Work to be completed:
Once the line with "(630, 153) = (276, 523): brown eraser -> none" is found in the material, write out that line and every later line exactly, through the end.

Data for processing:

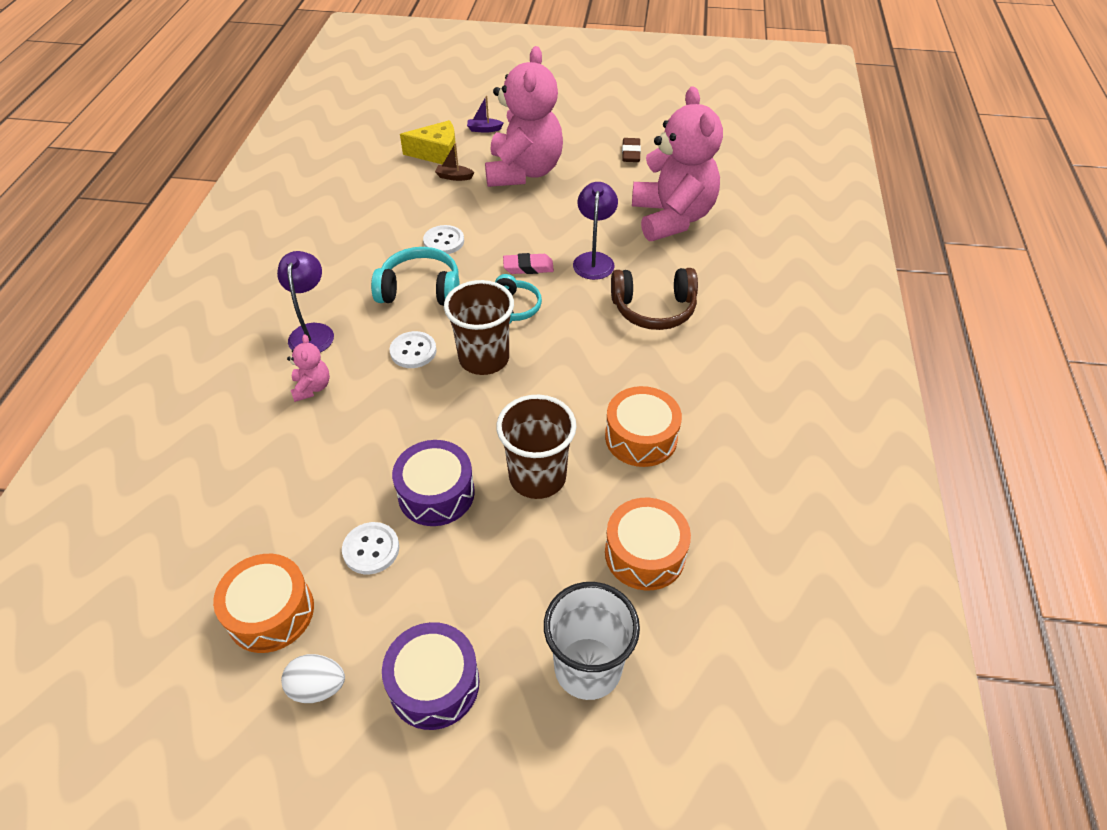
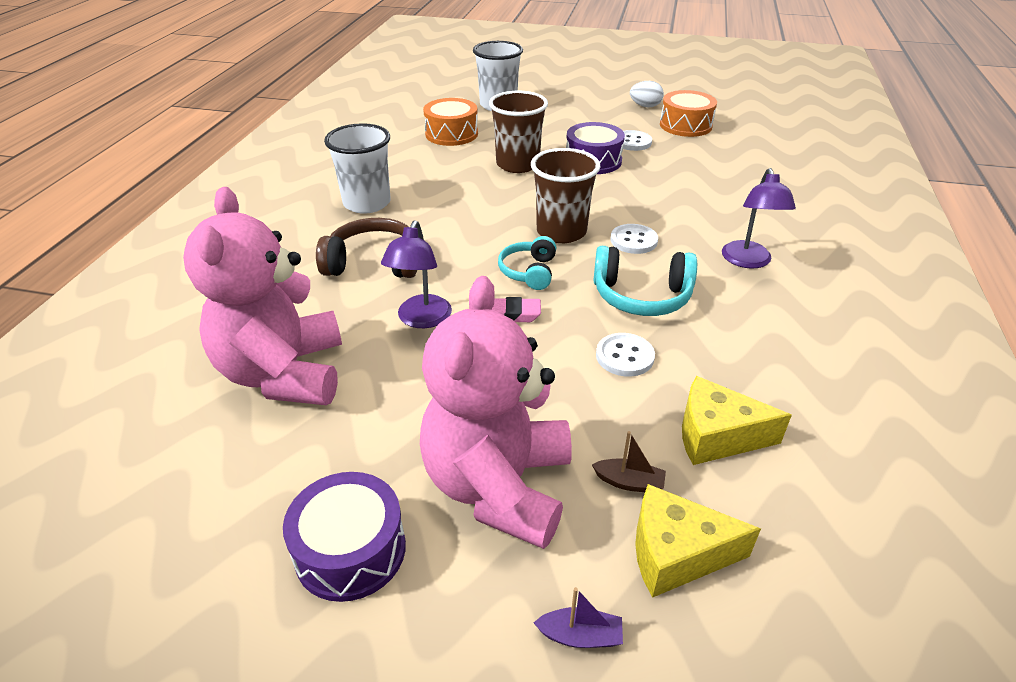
camera: 175 degrees left, 10 degrees down
(312, 387) = (721, 219): pink teddy bear -> none
(398, 199) = (716, 436): none -> yellow cheese
(434, 684) = (582, 105): purple drum -> purple drum (350, 550)
(630, 153) = (276, 523): brown eraser -> none
(641, 437) = (431, 179): orange drum -> none
(697, 388) = (367, 203): none -> white cup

Task answer:
(630, 153) = (276, 523): brown eraser -> none
(641, 437) = (431, 179): orange drum -> none
(697, 388) = (367, 203): none -> white cup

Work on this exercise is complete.